Start Material

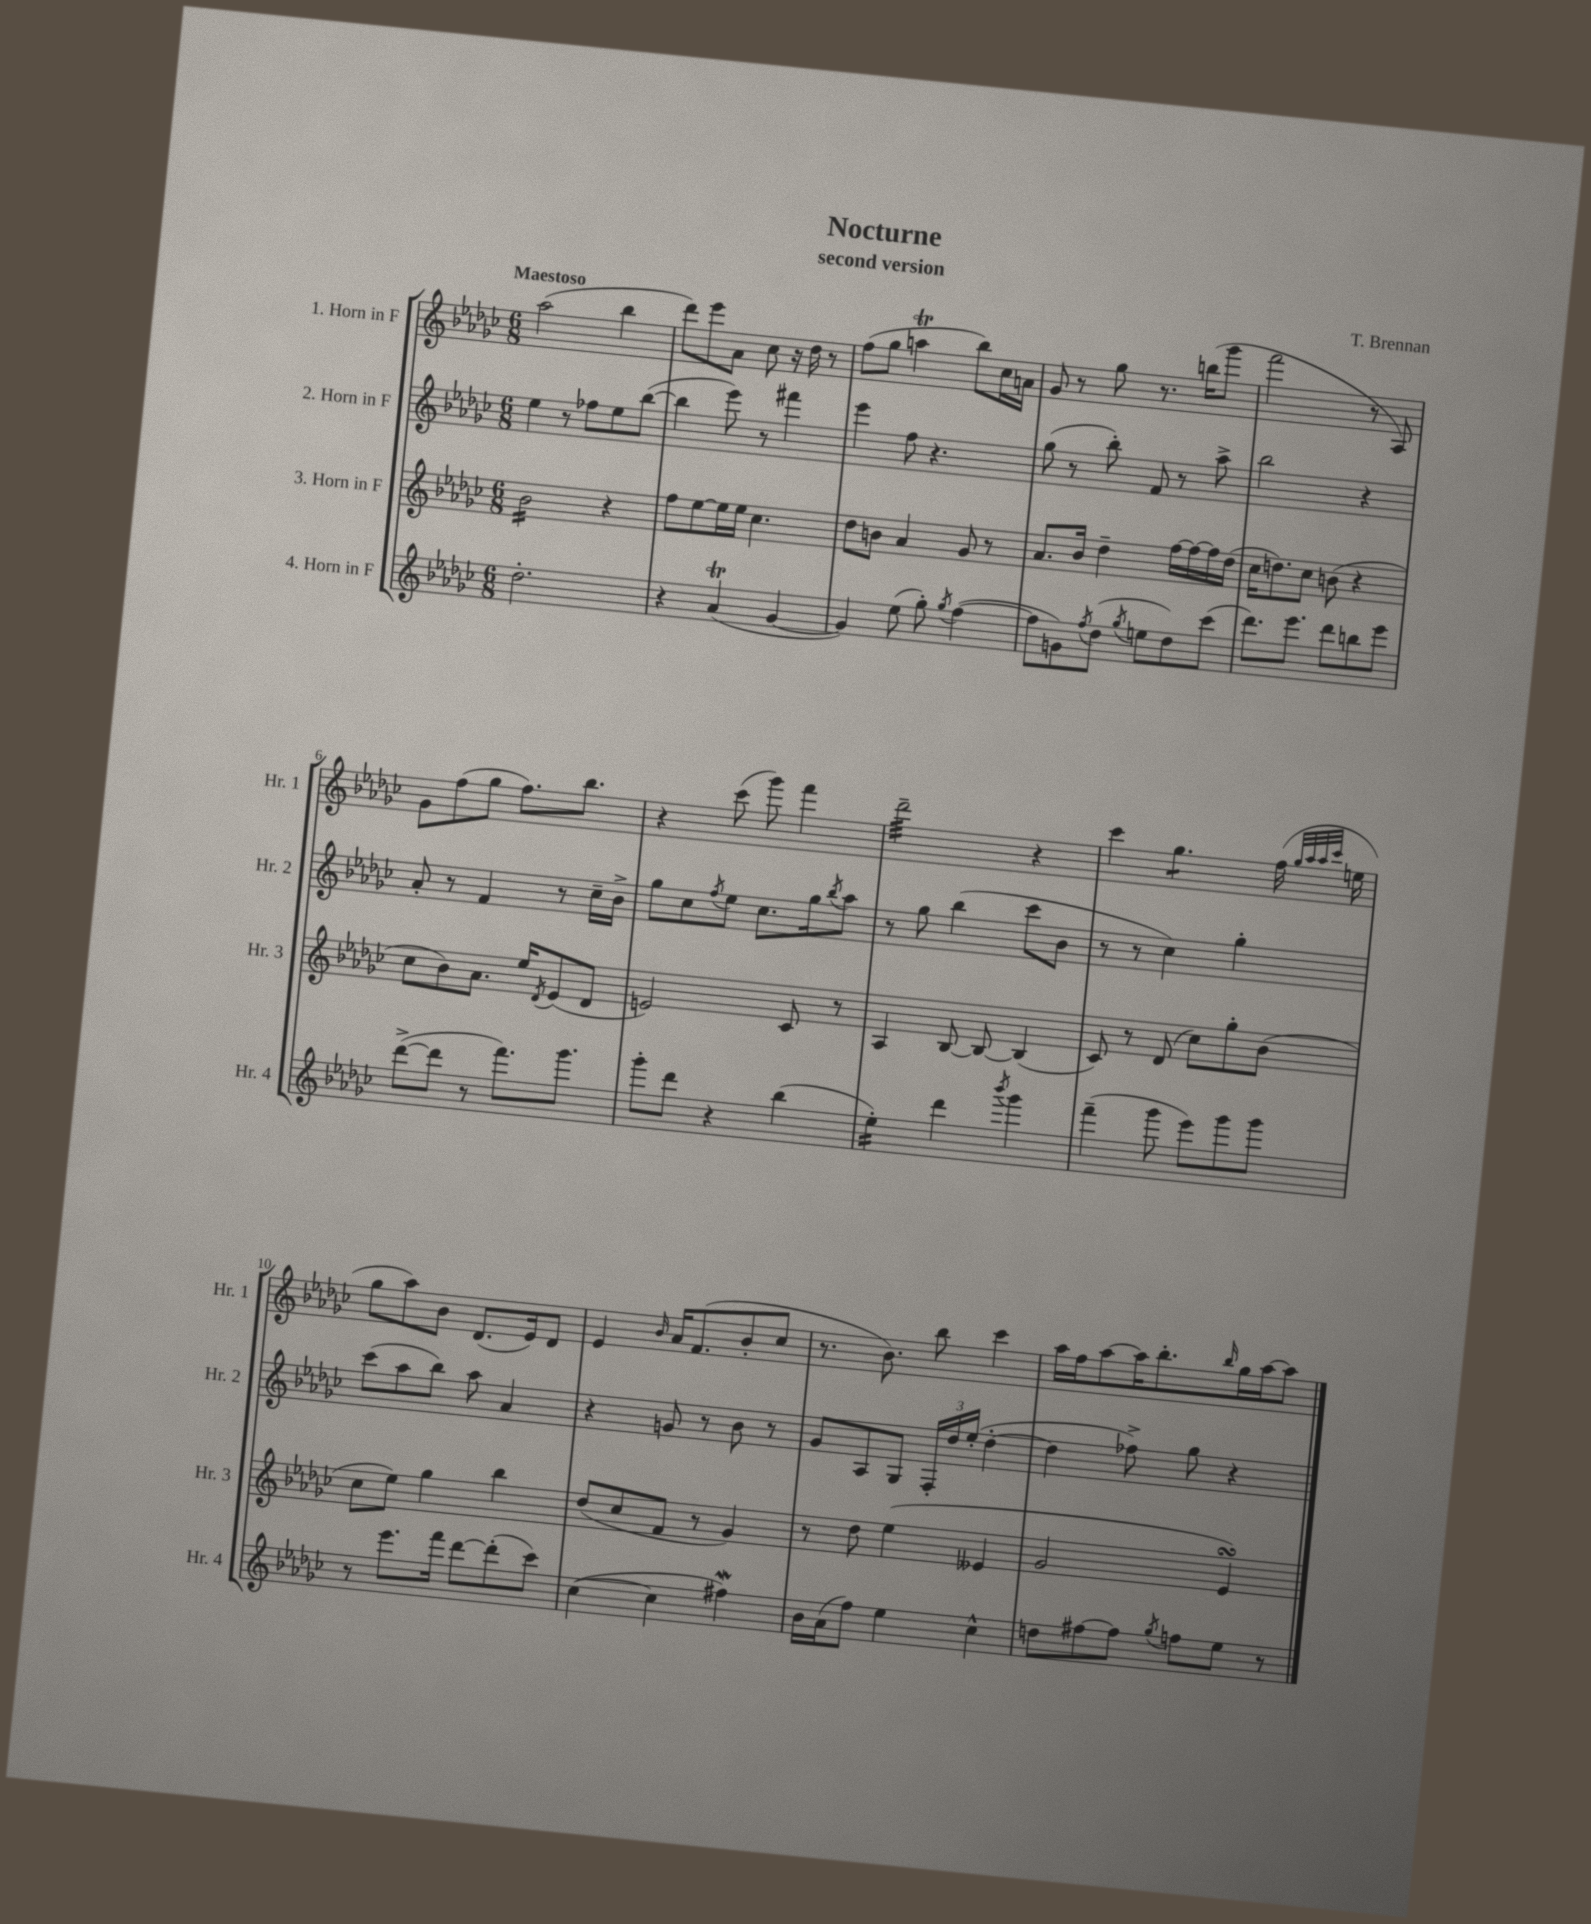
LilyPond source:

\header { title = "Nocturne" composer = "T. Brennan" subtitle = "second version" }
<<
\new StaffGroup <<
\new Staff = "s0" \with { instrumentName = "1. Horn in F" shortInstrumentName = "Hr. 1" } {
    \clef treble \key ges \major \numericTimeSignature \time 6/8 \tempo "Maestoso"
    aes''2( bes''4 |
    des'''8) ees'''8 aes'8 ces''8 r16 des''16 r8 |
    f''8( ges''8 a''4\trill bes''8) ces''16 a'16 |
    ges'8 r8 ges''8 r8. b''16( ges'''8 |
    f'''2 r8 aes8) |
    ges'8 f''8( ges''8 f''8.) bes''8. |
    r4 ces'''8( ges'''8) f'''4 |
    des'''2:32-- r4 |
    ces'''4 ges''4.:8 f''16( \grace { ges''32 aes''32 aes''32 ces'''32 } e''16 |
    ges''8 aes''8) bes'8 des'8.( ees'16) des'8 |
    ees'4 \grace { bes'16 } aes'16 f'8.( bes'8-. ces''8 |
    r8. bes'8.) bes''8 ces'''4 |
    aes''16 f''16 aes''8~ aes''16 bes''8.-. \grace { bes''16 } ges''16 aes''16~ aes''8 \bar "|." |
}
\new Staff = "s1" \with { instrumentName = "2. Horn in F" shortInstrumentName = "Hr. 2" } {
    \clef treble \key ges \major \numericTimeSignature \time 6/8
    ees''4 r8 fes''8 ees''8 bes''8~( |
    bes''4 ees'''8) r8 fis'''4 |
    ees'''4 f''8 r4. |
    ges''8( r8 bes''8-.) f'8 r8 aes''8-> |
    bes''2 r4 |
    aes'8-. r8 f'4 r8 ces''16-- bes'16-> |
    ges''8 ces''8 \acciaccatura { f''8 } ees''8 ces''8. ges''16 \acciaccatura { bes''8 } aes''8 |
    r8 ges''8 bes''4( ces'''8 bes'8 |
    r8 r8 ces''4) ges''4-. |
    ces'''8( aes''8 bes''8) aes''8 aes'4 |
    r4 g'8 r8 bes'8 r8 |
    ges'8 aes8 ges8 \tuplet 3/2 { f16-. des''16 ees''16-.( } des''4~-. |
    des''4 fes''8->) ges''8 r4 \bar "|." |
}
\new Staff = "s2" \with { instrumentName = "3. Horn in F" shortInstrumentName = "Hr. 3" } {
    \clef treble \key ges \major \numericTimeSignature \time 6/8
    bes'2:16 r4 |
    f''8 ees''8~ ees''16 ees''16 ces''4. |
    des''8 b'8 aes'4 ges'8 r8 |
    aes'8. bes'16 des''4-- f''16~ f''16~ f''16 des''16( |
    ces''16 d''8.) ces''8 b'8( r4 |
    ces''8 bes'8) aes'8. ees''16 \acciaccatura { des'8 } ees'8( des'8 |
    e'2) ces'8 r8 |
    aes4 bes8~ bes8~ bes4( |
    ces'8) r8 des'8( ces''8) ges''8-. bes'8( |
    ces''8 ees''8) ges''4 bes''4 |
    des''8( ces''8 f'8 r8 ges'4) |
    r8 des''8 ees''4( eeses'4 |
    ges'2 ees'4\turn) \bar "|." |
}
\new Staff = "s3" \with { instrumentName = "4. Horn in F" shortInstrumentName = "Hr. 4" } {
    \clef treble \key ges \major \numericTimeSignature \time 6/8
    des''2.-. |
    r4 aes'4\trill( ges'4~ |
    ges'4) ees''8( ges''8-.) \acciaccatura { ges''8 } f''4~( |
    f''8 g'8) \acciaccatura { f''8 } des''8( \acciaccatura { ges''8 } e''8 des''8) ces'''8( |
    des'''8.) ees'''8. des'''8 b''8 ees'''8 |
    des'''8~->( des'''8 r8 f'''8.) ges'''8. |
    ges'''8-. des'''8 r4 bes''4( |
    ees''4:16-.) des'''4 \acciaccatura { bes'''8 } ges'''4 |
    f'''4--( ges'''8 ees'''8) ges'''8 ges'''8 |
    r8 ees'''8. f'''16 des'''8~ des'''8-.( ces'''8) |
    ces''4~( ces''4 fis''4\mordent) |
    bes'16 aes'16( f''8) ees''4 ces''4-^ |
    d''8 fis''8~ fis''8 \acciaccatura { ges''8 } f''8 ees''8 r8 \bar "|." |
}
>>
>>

End Material

→ **Exercise brief**
Locate and copy each line of the records that contains the string "instrumentName", treating uppercase and lowercase letters as different.

→ **Expected answer**
\new Staff = "s0" \with { instrumentName = "1. Horn in F" shortInstrumentName = "Hr. 1" } {
\new Staff = "s1" \with { instrumentName = "2. Horn in F" shortInstrumentName = "Hr. 2" } {
\new Staff = "s2" \with { instrumentName = "3. Horn in F" shortInstrumentName = "Hr. 3" } {
\new Staff = "s3" \with { instrumentName = "4. Horn in F" shortInstrumentName = "Hr. 4" } {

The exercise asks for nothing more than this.